DIRECTIONS:
List each line in the records that contains the string "defaultTimeSignature".

[Stored data entries]
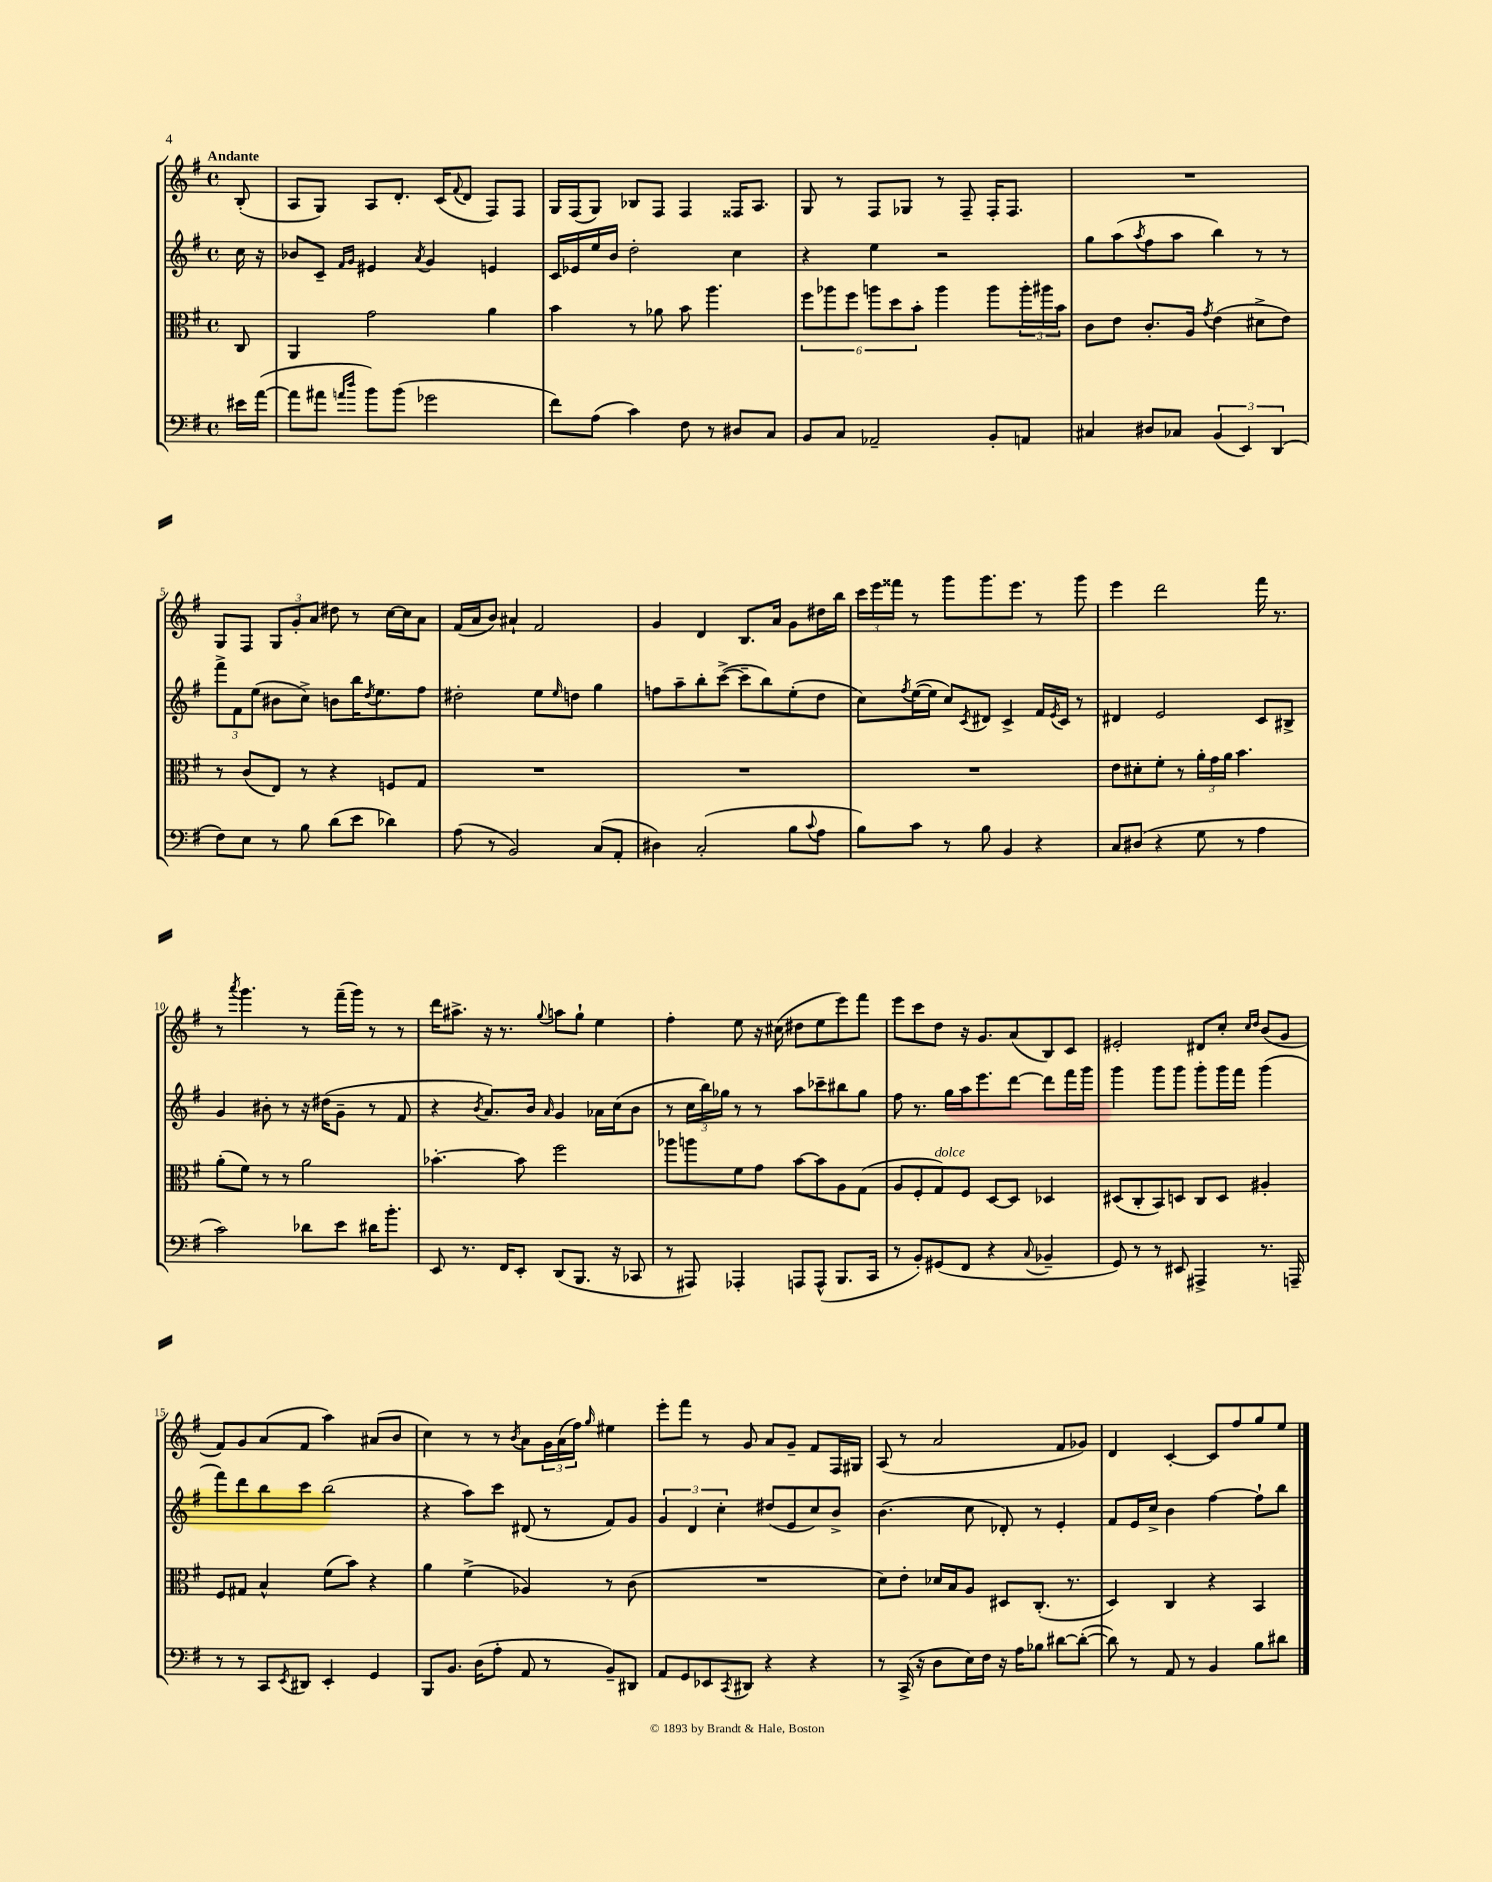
<<
\new StaffGroup <<
\new Staff = "s0" {
    \clef treble \key g \major \defaultTimeSignature \time 4/4 \partial 8 \tempo "Andante"
    b8-.( |
    a8 g8) a8 d'8.-. c'16( \appoggiatura { fis'8 } d'8 fis8) fis8 |
    g16 fis16( g8) bes8 fis8 fis4 fisis16 a8. |
    g8 r8 fis8 ges8 r8 fis8-- fis16-. fis8. |
    R1 |
    g8 fis8 \tuplet 3/2 { g8 g'8-. a'8 } dis''8 r8 c''16~ c''16 a'8 |
    fis'16( a'16 b'8) ais'4-! fis'2 |
    g'4 d'4 b8. a'16 g'8 dis''16 b''16 |
    \tuplet 3/2 { c'''16 e'''16 fisis'''16 } r8 g'''8 g'''8. e'''8. r8 g'''8 |
    e'''4 d'''2 fis'''16 r8. |
    r8 \acciaccatura { a'''8 } g'''4. r8 fis'''16--( g'''16) r8 r8 |
    d'''16 ais''8.-> r16 r8. \appoggiatura { g''8 } a''8 g''8-! e''4 |
    fis''4-. e''8 r16 cis''16( dis''8 e''8 e'''8) fis'''8 |
    e'''8 c'''8 d''8 r16 g'8. a'8( b8) c'8 |
    eis'2-. dis'8 c''8-. \grace { c''16 d''16 } b'8( g'8 |
    fis'8) g'8 a'8( fis'8 a''4) ais'8( b'8 |
    c''4) r8 r8 \acciaccatura { b'8 } a'8 \tuplet 3/2 { g'16 a'16( fis''16) } \grace { g''16 } eis''4 |
    e'''8-. fis'''8 r8 g'8 a'8 g'8-- fis'8 fis16 gis16 |
    a8( r8 a'2 fis'8 ges'8) |
    d'4 c'4~-. c'8 fis''8 g''8 e''8 \bar "|." |
}
\new Staff = "s1" {
    \clef treble \key g \major \defaultTimeSignature \time 4/4 \partial 8
    c''16 r16 |
    bes'8 c'8-- \grace { fis'16 g'16 } eis'4 \acciaccatura { a'8 } g'4 e'4 |
    c'16 ees'16 e''16 b'16 d''2-. c''4 |
    r4 e''4 r2 |
    g''8 a''8( \acciaccatura { a''8 } fis''8 a''8 b''4) r8 r8 |
    \tuplet 3/2 { fis'''8-> fis'8 e''8( } bis'8 c''8->) b'8 b''16 \acciaccatura { d''8 } e''8. fis''8 |
    dis''2-. e''8 \grace { e''16 } d''8 g''4 |
    f''8 a''8-- b''8-. c'''8~->( c'''8-- b''8) e''8-.( d''8 |
    c''8) \acciaccatura { fis''8 } e''16~( e''16 c''8) \acciaccatura { c'8 } dis'8 c'4-> fis'16 \acciaccatura { e'8 } c'16 r8 |
    dis'4 e'2 c'8 bis8-> |
    g'4 bis'8-. r8 r16 dis''16( g'8-- r8 fis'8 |
    r4 \acciaccatura { b'8 } a'8.) b'16 \grace { a'16 } g'4 aes'16 c''16( b'8 |
    r8 \tuplet 3/2 { c''16 b''16) ges''16 } r8 r8 a''8 ces'''8-- bis''8 ges''8 |
    fis''8 r8. g''16 a''16 e'''8. d'''8~ d'''8 fis'''16 g'''16 |
    g'''4 g'''8 g'''8 g'''8-. g'''16 fis'''16 g'''4( |
    fis'''8) d'''8 b''8 c'''8 b''2( |
    r4 a''8) c'''8 dis'8( r8 fis'8) g'8 |
    \tuplet 3/2 { g'4 d'4 c''4-. } dis''8( e'8 c''8) b'8-> |
    b'4.( c''8 des'8-.) r8 e'4-. |
    fis'8 e'16 c''16-> b'4 fis''4~ fis''8-! b''8 \bar "|." |
}
\new Staff = "s2" {
    \clef alto \key g \major \defaultTimeSignature \time 4/4 \partial 8
    c8 |
    a,4 g'2 a'4 |
    b'4 r8 aes'8 b'8 a''4. |
    \tuplet 6/4 { fis''8 aes''8 fis''8 a''8 d''8 b'8-. } a''4 a''8 \tuplet 3/2 { a''16-. ais''16 b'16 } |
    c'8 e'8 c'8.-. a16 \acciaccatura { g'8 } e'4( dis'8-> e'8) |
    r8 c'8( e8) r8 r4 f8 g8 |
    R1 |
    R1 |
    R1 |
    e'8 dis'8-. fis'8-. r8 \tuplet 3/2 { a'16-. g'16 a'16 } b'4. |
    a'8-.( fis'8) r8 r8 a'2 |
    bes'4.~-. bes'8 fis''2 |
    aes''8 a''8 fis'8 g'8 b'8~ b'8 a8 g8( |
    a8 fis8-. g8^\markup { \italic "dolce" }) fis8 d8~ d8 des4 |
    dis8( c8-. b,8) d8 c8 d8 ais4-. |
    fis8 gis8 b4-^ fis'8( b'8) r4 |
    a'4 fis'4->( aes4) r8 c'8( |
    R1 |
    d'8) e'8-. des'16 b16 a8 dis8 c8.-.( r8. |
    d4) c4 r4 b,4 \bar "|." |
}
\new Staff = "s3" {
    \clef bass \key g \major \defaultTimeSignature \time 4/4 \partial 8
    eis'16 a'16~( |
    a'8 ais'8 \grace { a'16 d''16 } b'8) b'8( ges'2 |
    fis'8) a8( c'4) fis8 r8 dis8 c8 |
    b,8 c8 aes,2-- b,8-. a,8 |
    cis4 dis8 ces8 \tuplet 3/2 { b,4( e,4) d,4( } |
    fis8) e8 r8 b8 d'8( e'8 des'4) |
    a8( r8 b,2) c8( a,8-. |
    dis4) c2-.( b8 \appoggiatura { c'8 } a8 |
    b8) c'8 r8 b8 b,4 r4 |
    c8 dis8( r4 g8 r8 a4 |
    c'2) des'8 e'8 dis'16 b'8.-. |
    e,8 r8. fis,16 e,8-. d,8( b,,8. r16 ces,8 |
    r8 ais,,8) aes,,4-. a,,8 a,,8-^( b,,8. c,16 |
    r8 b,8-.) gis,8( fis,8 r4 \appoggiatura { c8 } bes,4-- |
    g,8) r8 r8 eis,8 ais,,4-> r8. a,,16-- |
    r8 r8 c,8 \acciaccatura { e,8 } dis,8 e,4-. g,4 |
    b,,8 b,8. d16( a8-. a,8 r8 b,8--) dis,8 |
    a,8 g,8 ees,8 \acciaccatura { c,8 } dis,8 r4 r4 |
    r8 c,16->( r16 d8 e16) fis16 r16 a16 bes8 dis'8~ dis'8~-.( |
    dis'8) r8 a,8 r8 b,4 b8 dis'8 \bar "|." |
}
>>
>>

RESULT OF THE TASK:
    \clef treble \key g \major \defaultTimeSignature \time 4/4 \partial 8 \tempo "Andante"
    \clef treble \key g \major \defaultTimeSignature \time 4/4 \partial 8
    \clef alto \key g \major \defaultTimeSignature \time 4/4 \partial 8
    \clef bass \key g \major \defaultTimeSignature \time 4/4 \partial 8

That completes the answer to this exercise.